Input data:
*** Block opens ***

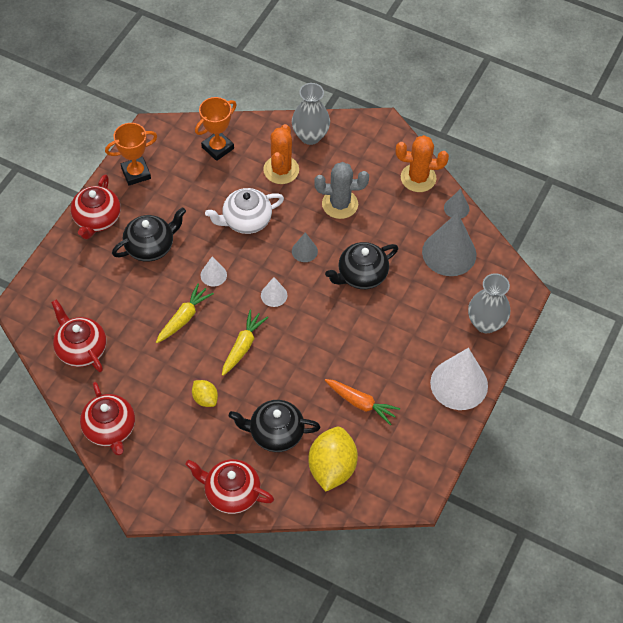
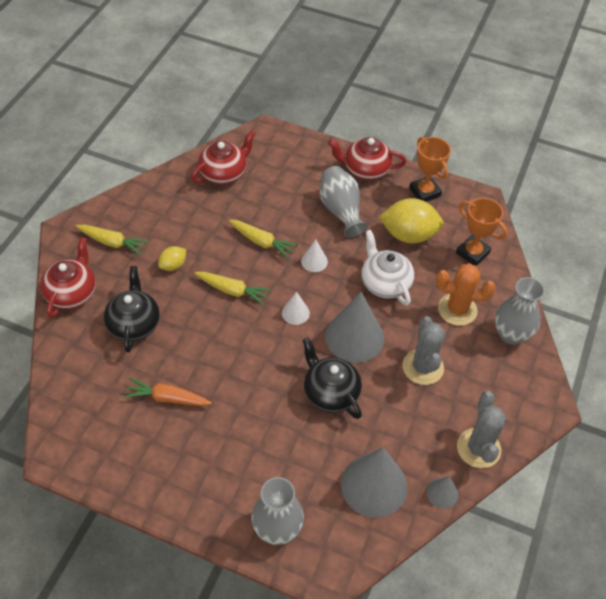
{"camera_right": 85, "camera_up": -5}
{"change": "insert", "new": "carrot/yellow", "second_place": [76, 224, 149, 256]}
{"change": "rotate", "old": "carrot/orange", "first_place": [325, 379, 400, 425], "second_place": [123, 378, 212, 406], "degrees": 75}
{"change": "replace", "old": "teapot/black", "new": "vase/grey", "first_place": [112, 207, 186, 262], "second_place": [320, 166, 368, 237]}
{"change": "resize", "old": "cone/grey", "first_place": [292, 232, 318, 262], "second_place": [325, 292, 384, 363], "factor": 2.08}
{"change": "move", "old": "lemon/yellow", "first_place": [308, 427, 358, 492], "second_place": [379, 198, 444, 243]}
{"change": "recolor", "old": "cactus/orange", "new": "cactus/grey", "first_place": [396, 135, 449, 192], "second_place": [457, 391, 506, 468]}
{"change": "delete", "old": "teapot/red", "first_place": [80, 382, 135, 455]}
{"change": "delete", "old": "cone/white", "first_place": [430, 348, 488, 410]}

*** Block closes ***
*** Block opens ***

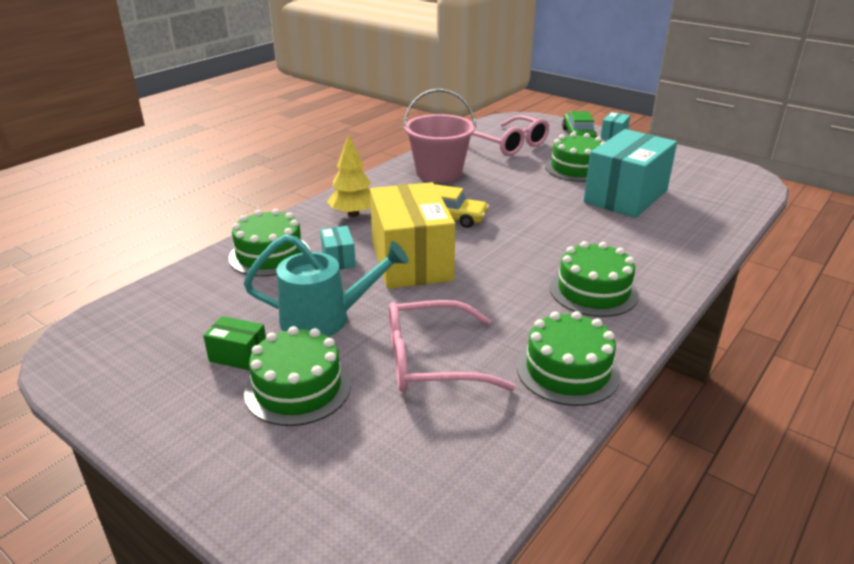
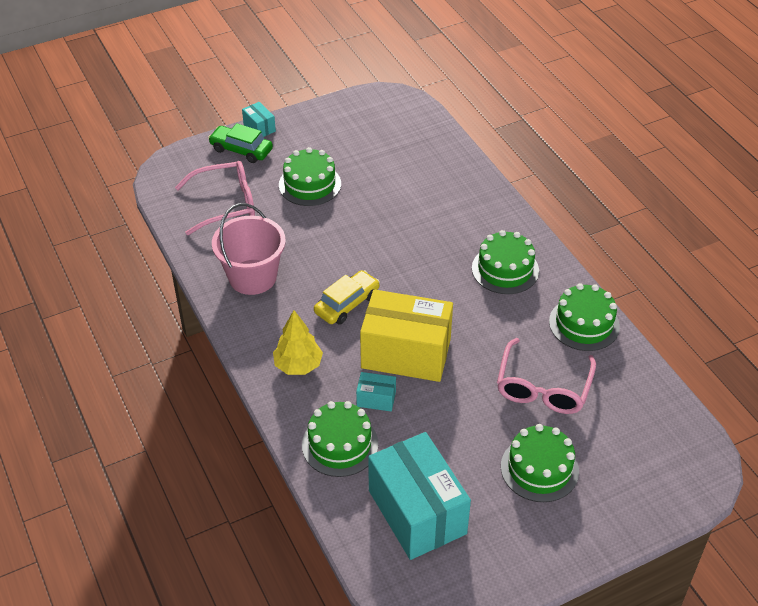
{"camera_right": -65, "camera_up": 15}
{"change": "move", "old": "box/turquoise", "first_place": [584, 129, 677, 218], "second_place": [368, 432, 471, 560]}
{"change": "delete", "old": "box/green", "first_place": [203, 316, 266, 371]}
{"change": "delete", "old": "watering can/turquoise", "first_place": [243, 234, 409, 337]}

*** Block closes ***

Please find how many lines in the records hold "delete", then give that number with nothing else.

4